- _Extracted information_
= = =

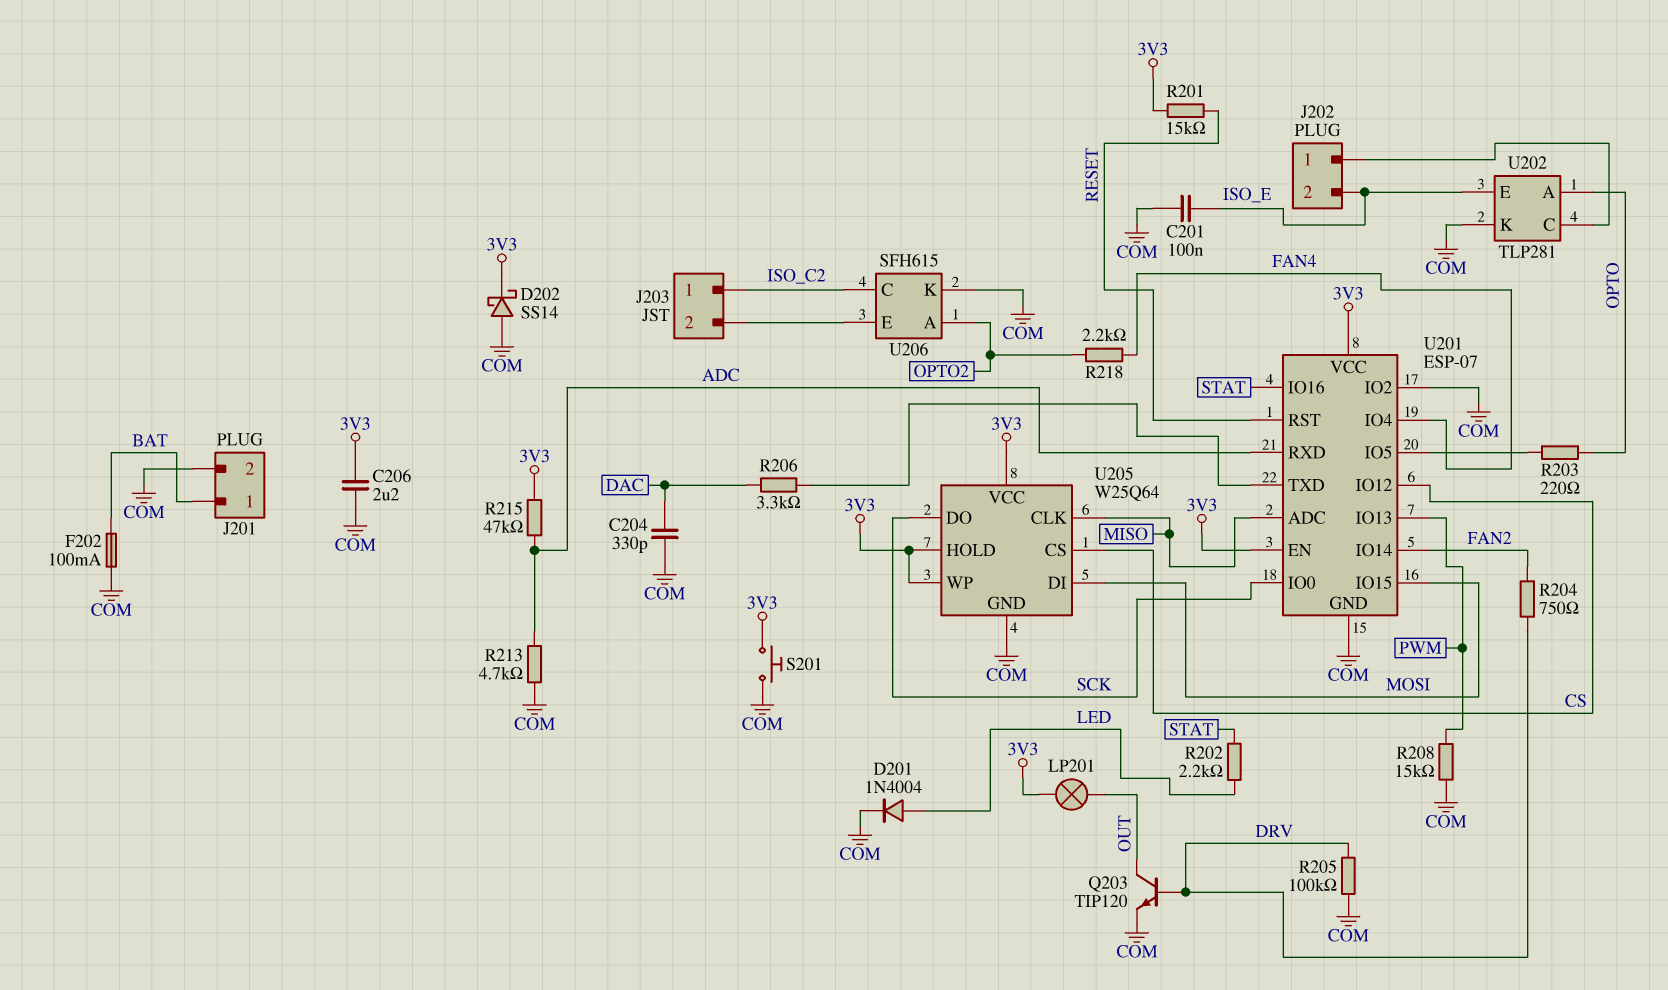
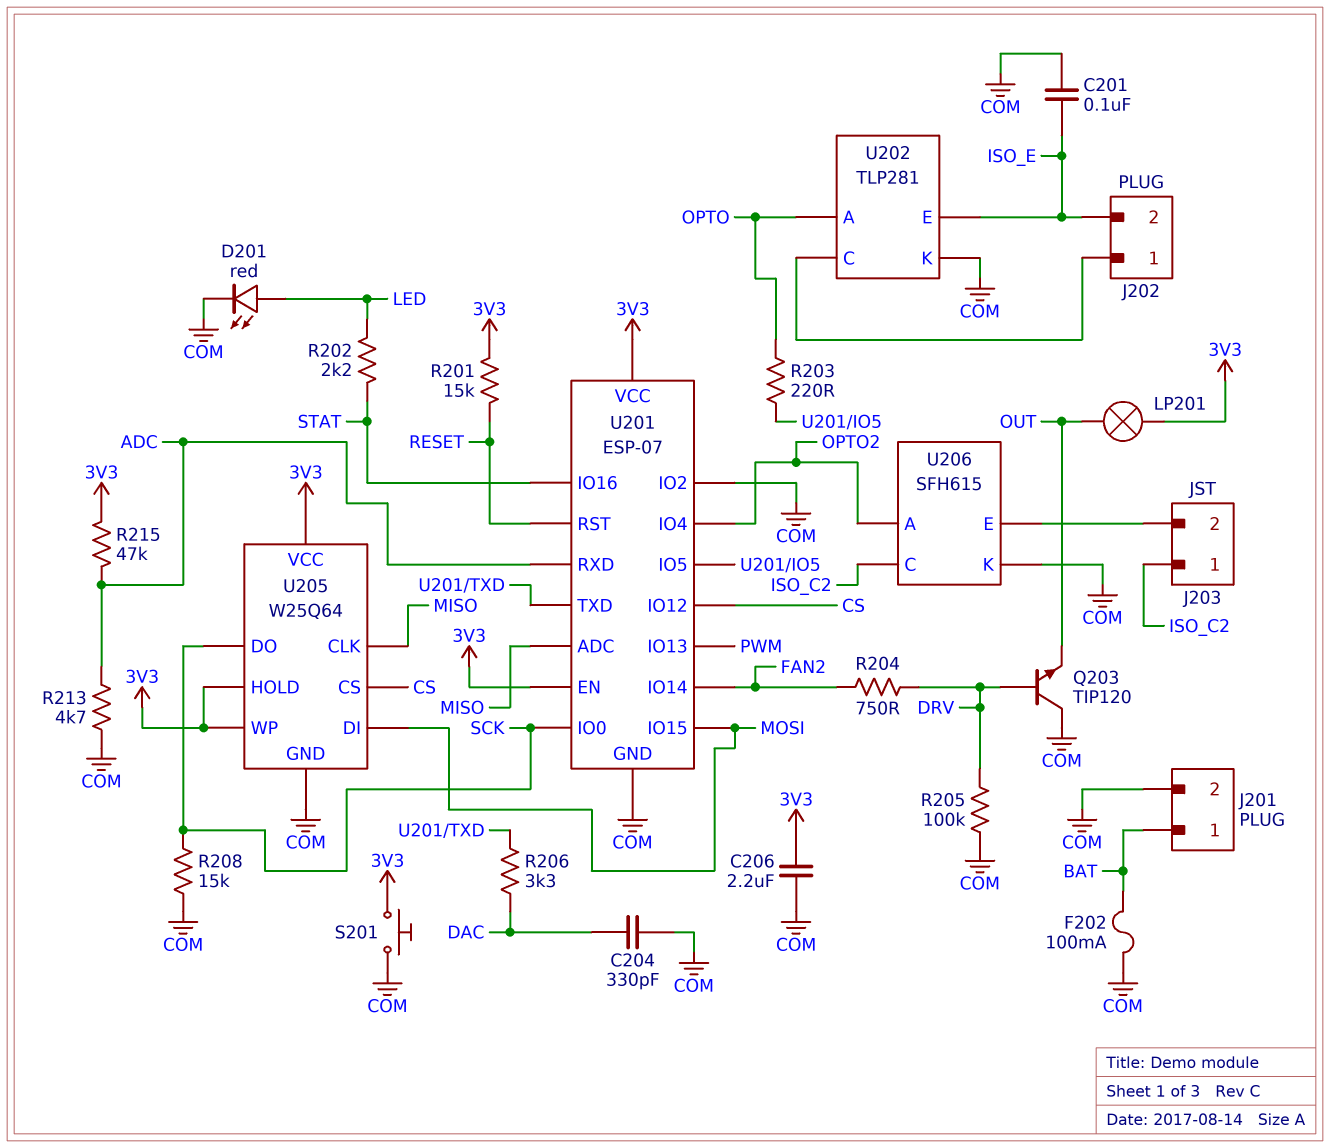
D201: diode 1N4004 (A LED, K COM) -> LED red (A LED, K COM)
D202: schottky SS14 (A COM, K 3V3) -> none
Q203: NPN TIP120 (B DRV, C OUT, E COM) -> NPN TIP120 (B DRV, C COM, E OUT)
R208: 15k (COM, PWM) -> 15k (COM, SCK)
R218: 2.2k (FAN4, OPTO2) -> none
U201 pin IO4: FAN4 -> OPTO2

= = =

- _Problem to work on_
Give every line of the listing above again, exactly, with no images.

- _Result of this exercise_
D201: diode 1N4004 (A LED, K COM) -> LED red (A LED, K COM)
D202: schottky SS14 (A COM, K 3V3) -> none
Q203: NPN TIP120 (B DRV, C OUT, E COM) -> NPN TIP120 (B DRV, C COM, E OUT)
R208: 15k (COM, PWM) -> 15k (COM, SCK)
R218: 2.2k (FAN4, OPTO2) -> none
U201 pin IO4: FAN4 -> OPTO2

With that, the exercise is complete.